> **Problem**: Leaving the pictures aside, reproduce the data in full and word for word.

> **Information provided**:
■ ■ ■ ■ ■

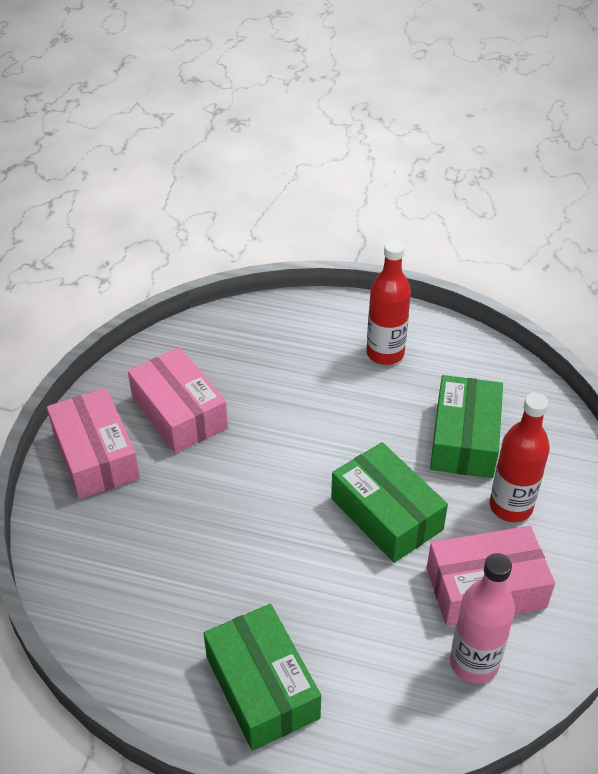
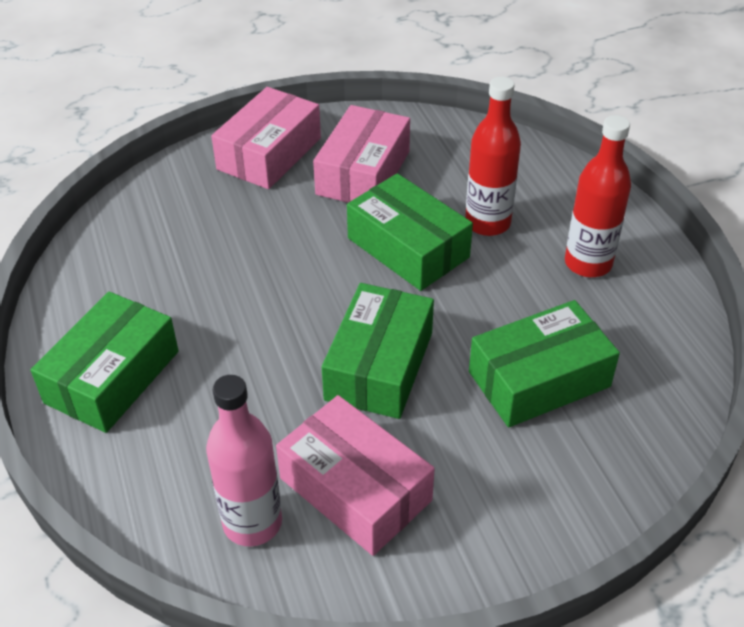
camera: 55 degrees right, 0 degrees up
red bottle [490,393,550,522] -> red bottle moved to [465,77,521,236]
none -> green box [347,173,473,291]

■ ■ ■ ■ ■

> **Written response**:
camera: 55 degrees right, 0 degrees up
red bottle [490,393,550,522] -> red bottle moved to [465,77,521,236]
none -> green box [347,173,473,291]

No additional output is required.